Start of RECORDS PROVIDED

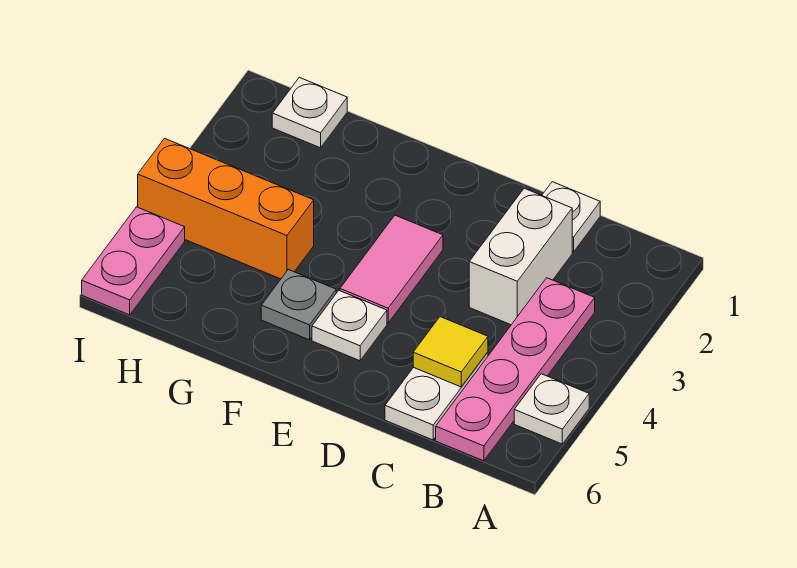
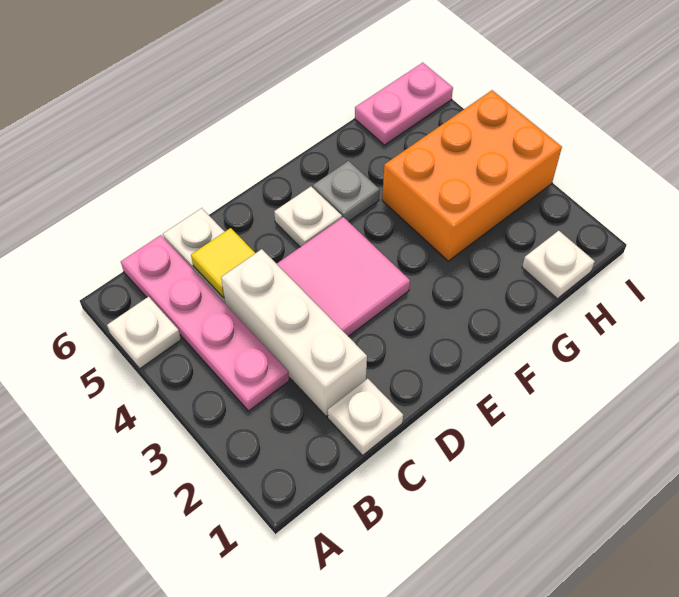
white brick C2:C3 level 1 -> white brick C2:C4 level 1
pink tile E3:E4 level 1 -> pink tile D3:E4 level 1
orange brick G4:I4 level 1 -> orange brick G3:I4 level 1
pink plate I5:I6 level 1 -> pink plate H6:I6 level 1

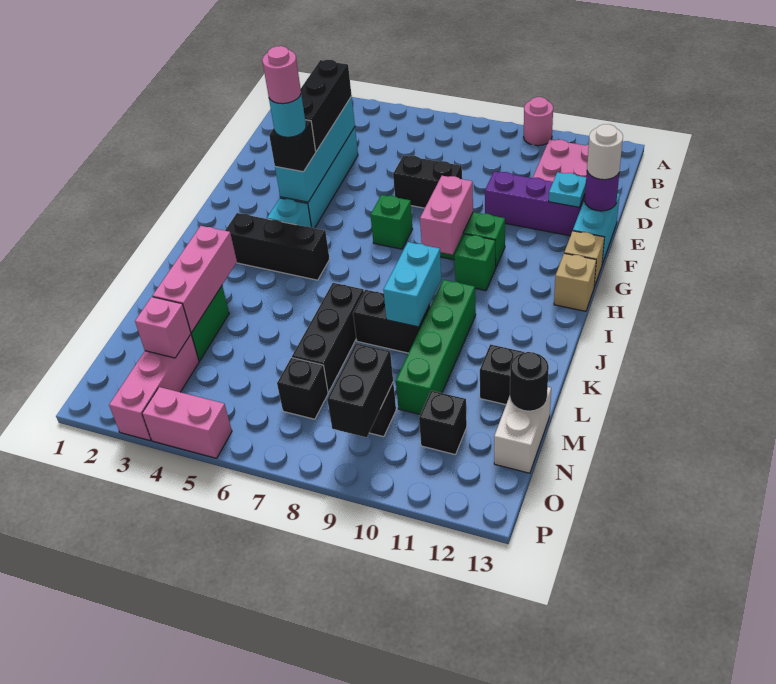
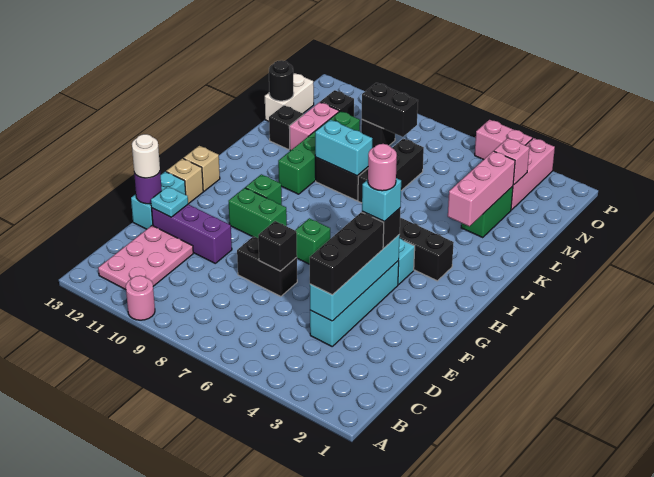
cyan round brick G4 level 4 -> cyan brick G4 level 4
pink brick G9:H9 level 2 -> pink brick L11:M11 level 1
cyan brick J9:K9 level 2 -> cyan brick K8:K9 level 2
black brick N7 level 1 -> black brick E7 level 2
black brick N9:O9 level 2 -> black brick N8:N9 level 2

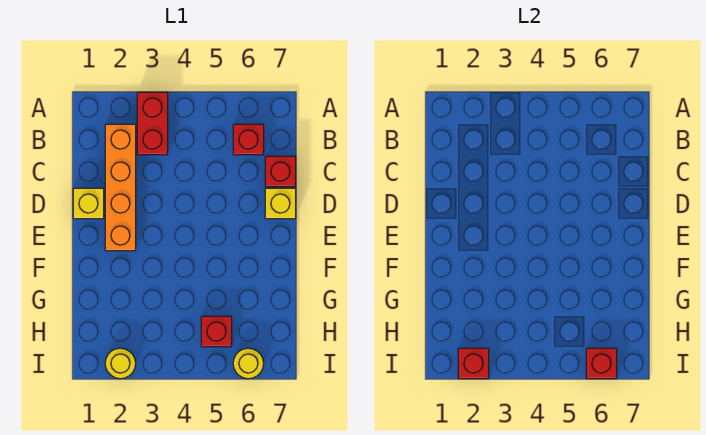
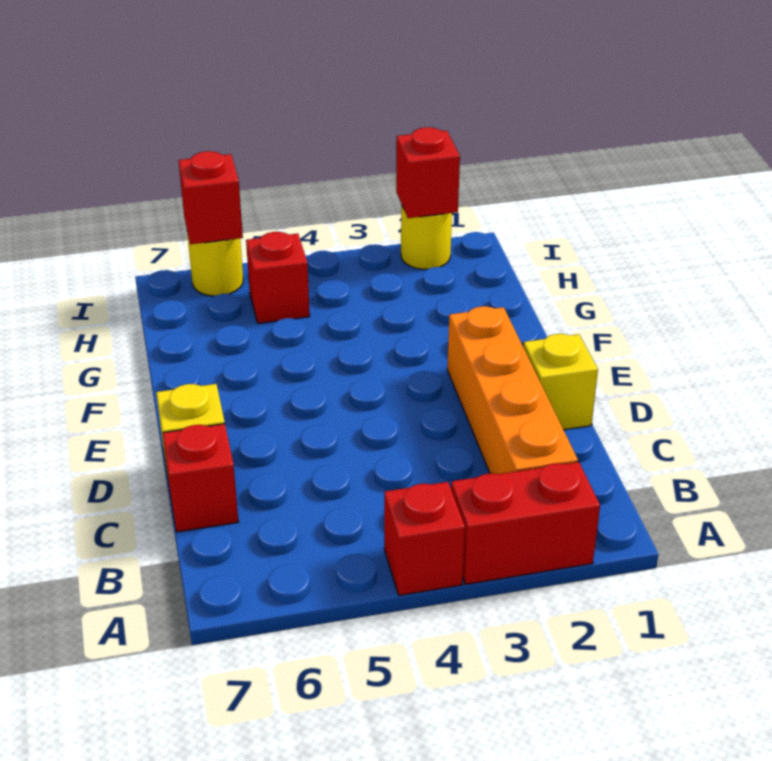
red brick A3:B3 level 1 -> red brick A2:A3 level 1
red brick B6 level 1 -> red brick A4 level 1

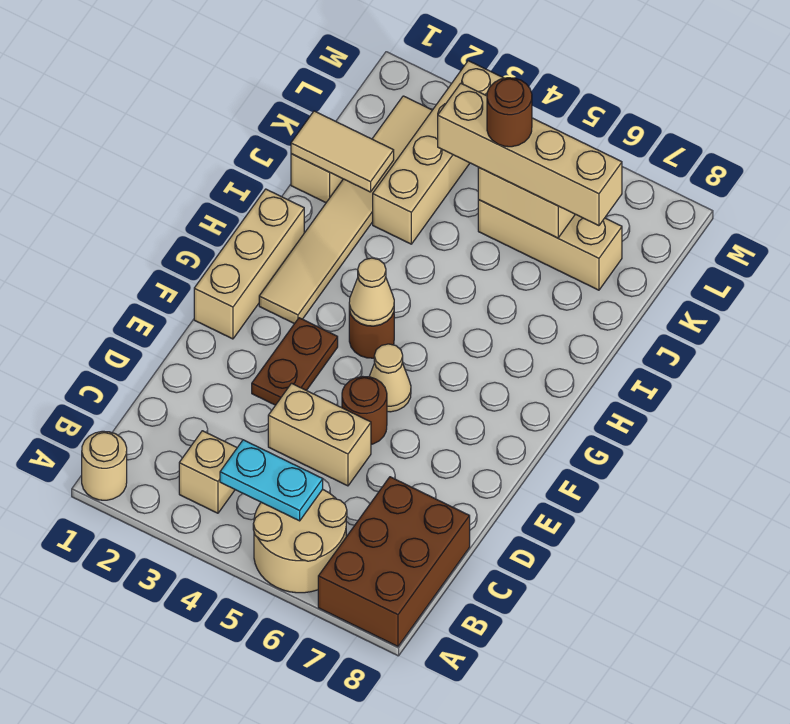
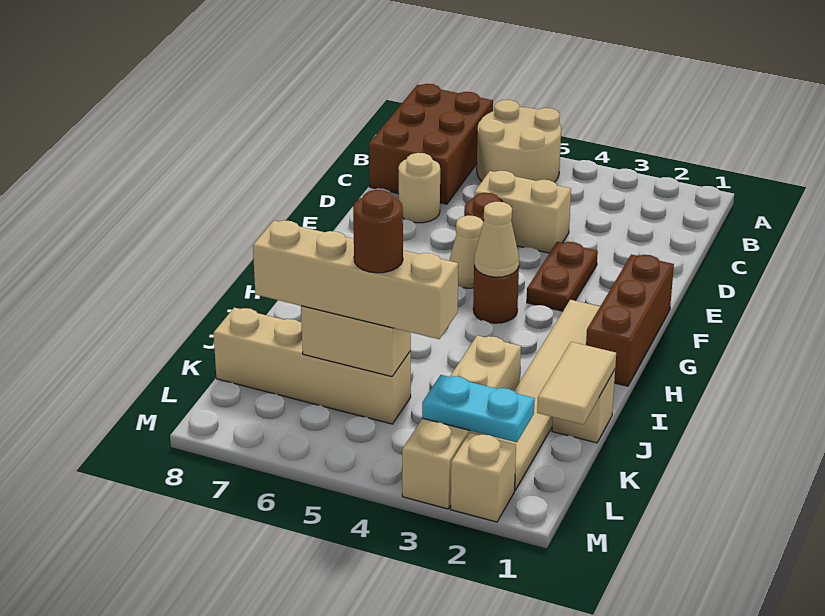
tan round brick A1 level 1 -> tan round brick D7 level 1
tan brick B3 level 1 -> tan brick M2 level 1
cyan plate B4:B5 level 2 -> cyan plate L2:L3 level 2
tan brick F1:H1 level 1 -> brown brick F1:H1 level 1
tan tile J1:J2 level 2 -> tan tile J1:K1 level 2
tan brick K5:K7 level 1 -> tan brick K5:K8 level 1

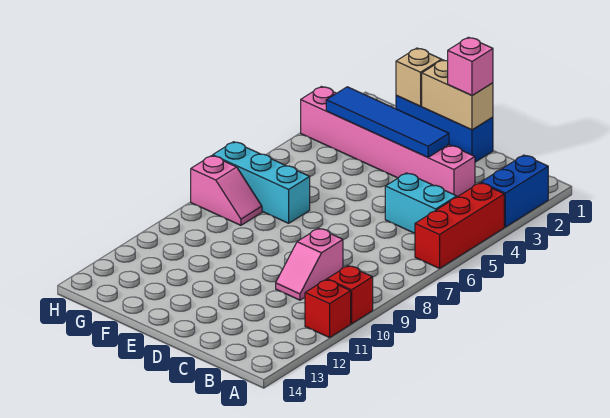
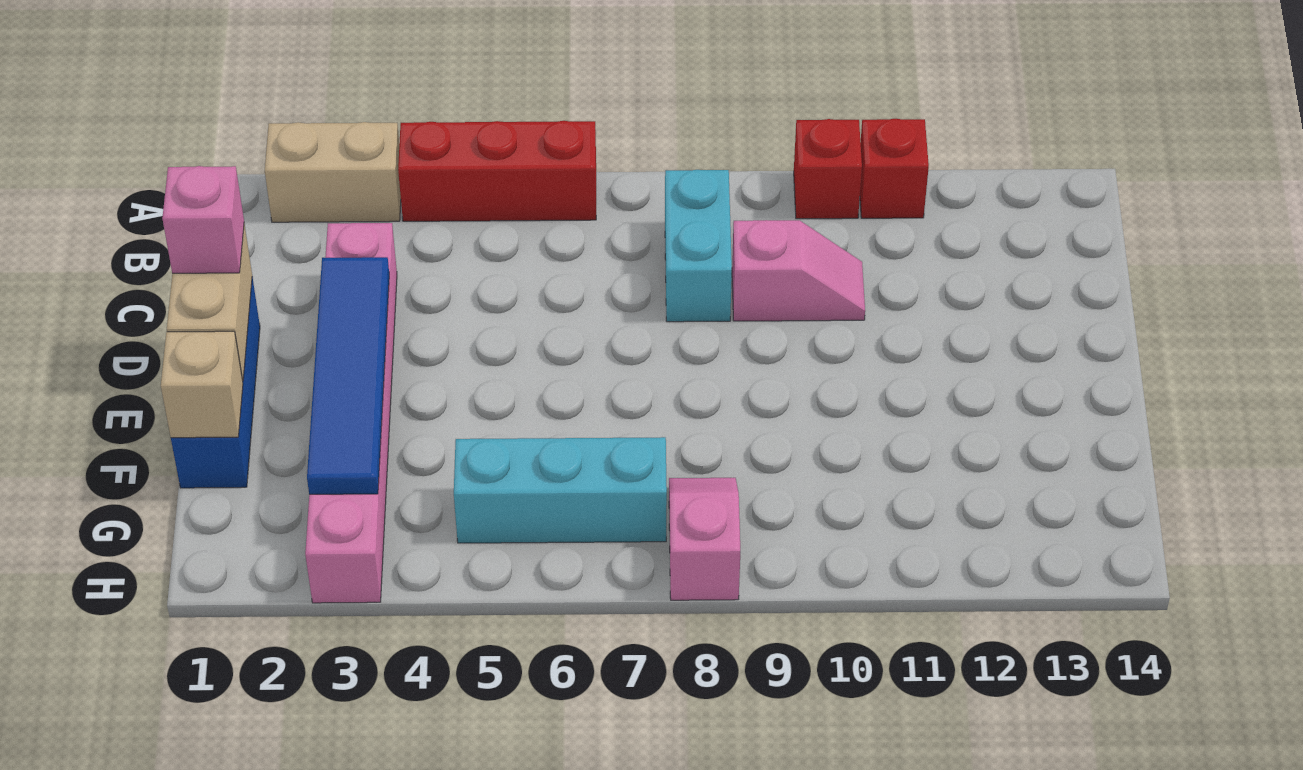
blue brick A2:A3 level 1 -> tan brick A2:A3 level 1
cyan brick B5:C5 level 1 -> cyan brick B8:C8 level 1
cyan brick F7:H7 level 1 -> cyan brick G5:G7 level 1

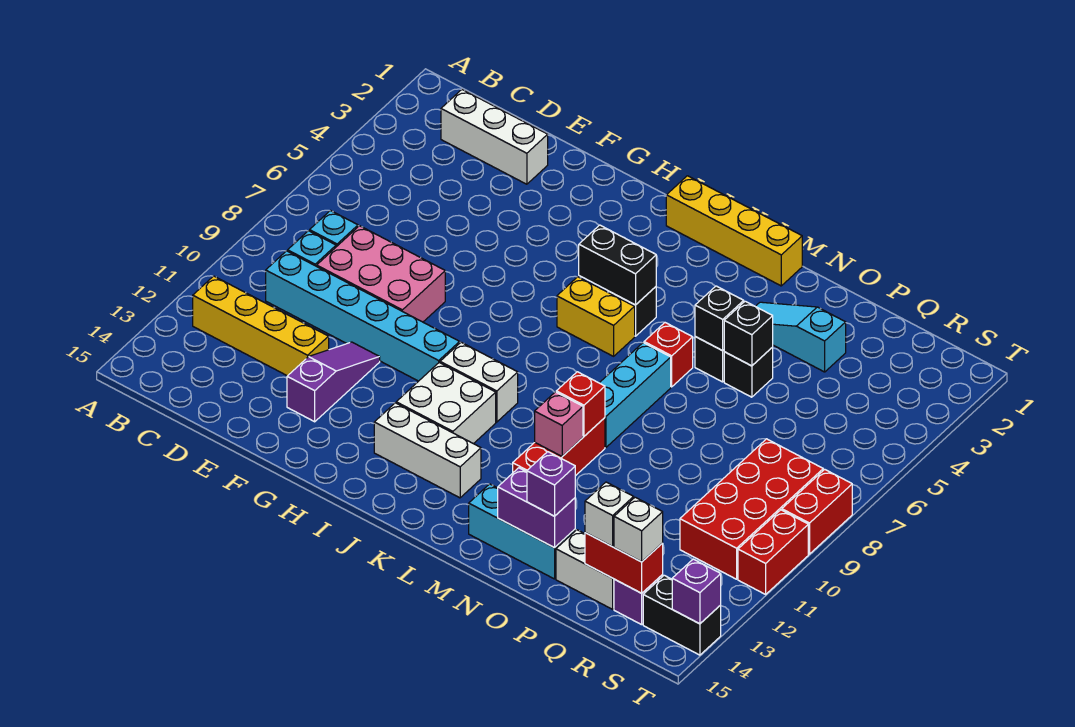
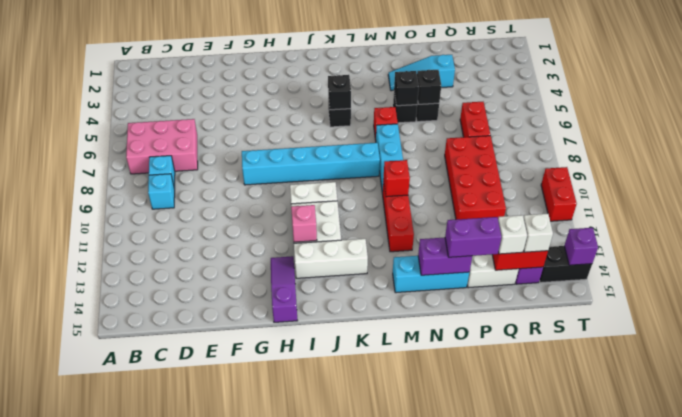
yellow brick B12:E12 level 1 -> none
white brick C2:E2 level 1 -> none
cyan brick C10:H10 level 1 -> cyan brick G8:L8 level 1
pink brick D8:F9 level 1 -> pink brick B6:D7 level 1
purple slope F11:F13 level 1 top 13 -> purple slope H13:H15 level 1 top 15
yellow brick J1:M1 level 1 -> none
black brick J5:K5 level 2 -> black brick K5 level 2
yellow brick J6:K6 level 1 -> none
pink brick M11 level 2 -> pink brick I12 level 2
purple brick O14 level 3 -> purple brick O14:P14 level 3
red brick R8:S11 level 1 -> red brick P8:Q11 level 1
red brick T8:T9 level 1 -> red brick Q6:Q7 level 1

End of RECORDS PROVIDED

**TASK TO CARRY OUT:** Only lines containing "round" belong in the answer; copy every such line from the records.

**ANSWER SECTION:**
cyan round brick G4 level 4 -> cyan brick G4 level 4
tan round brick A1 level 1 -> tan round brick D7 level 1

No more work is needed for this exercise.